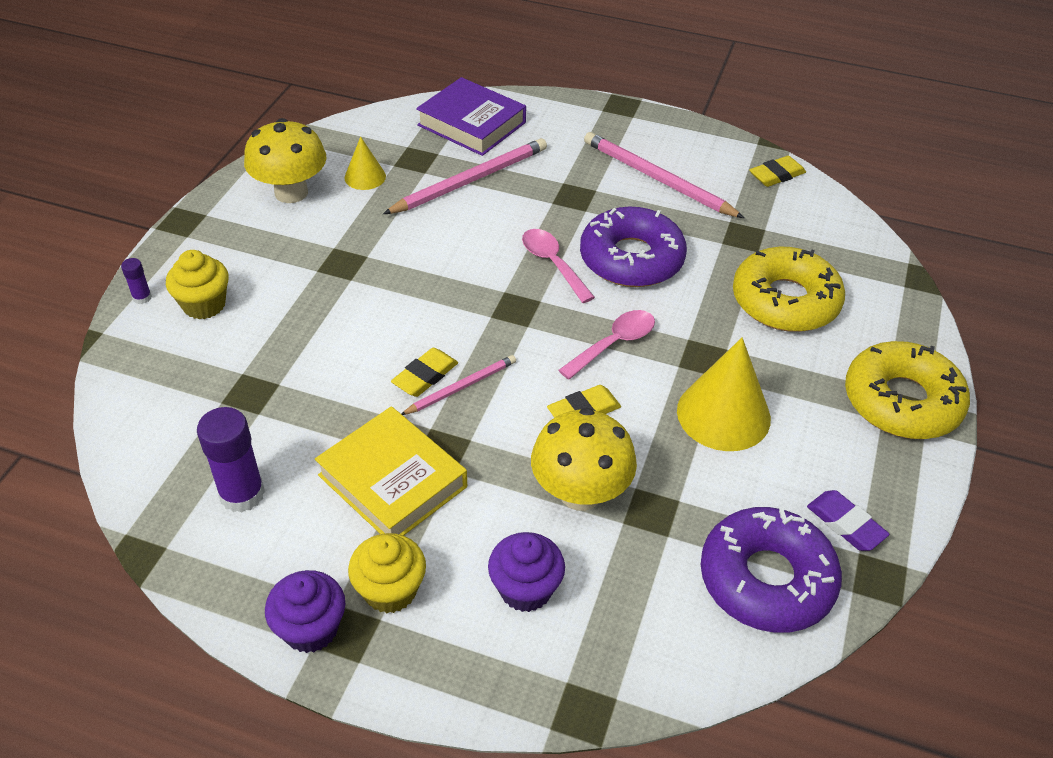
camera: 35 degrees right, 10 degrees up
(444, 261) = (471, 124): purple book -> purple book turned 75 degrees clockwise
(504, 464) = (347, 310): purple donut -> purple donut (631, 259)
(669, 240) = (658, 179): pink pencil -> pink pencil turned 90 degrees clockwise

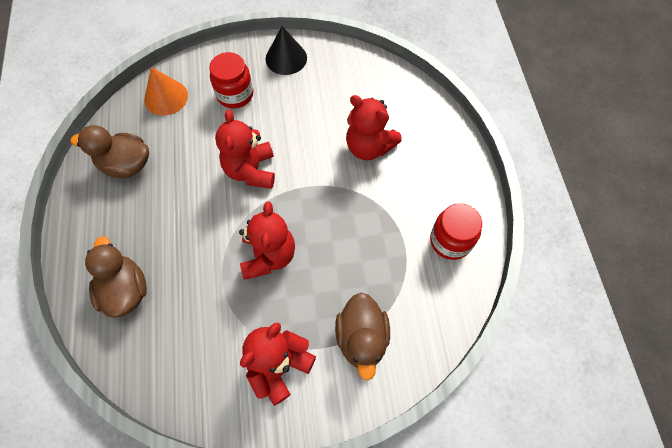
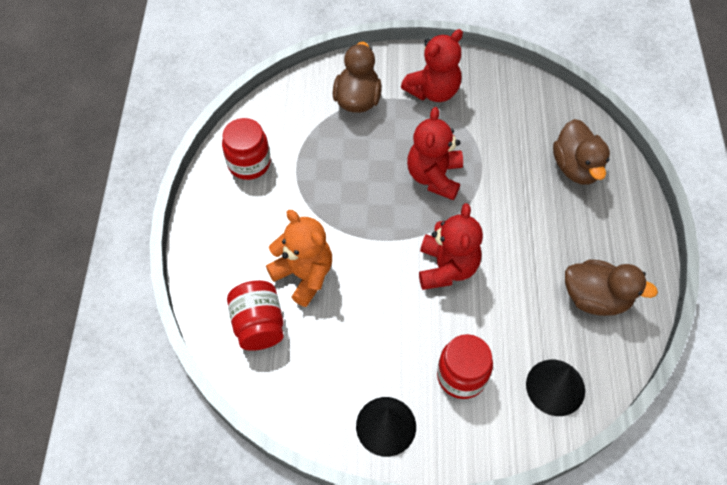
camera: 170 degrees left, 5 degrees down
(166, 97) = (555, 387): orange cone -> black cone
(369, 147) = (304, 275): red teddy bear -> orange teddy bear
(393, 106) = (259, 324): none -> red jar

WORK INSTRUCTION
The line with "camera: 170 degrees left, 5 degrees down" through the last line of the data: write these out exactly, and no others.

TASK SOLUTION
camera: 170 degrees left, 5 degrees down
(166, 97) = (555, 387): orange cone -> black cone
(369, 147) = (304, 275): red teddy bear -> orange teddy bear
(393, 106) = (259, 324): none -> red jar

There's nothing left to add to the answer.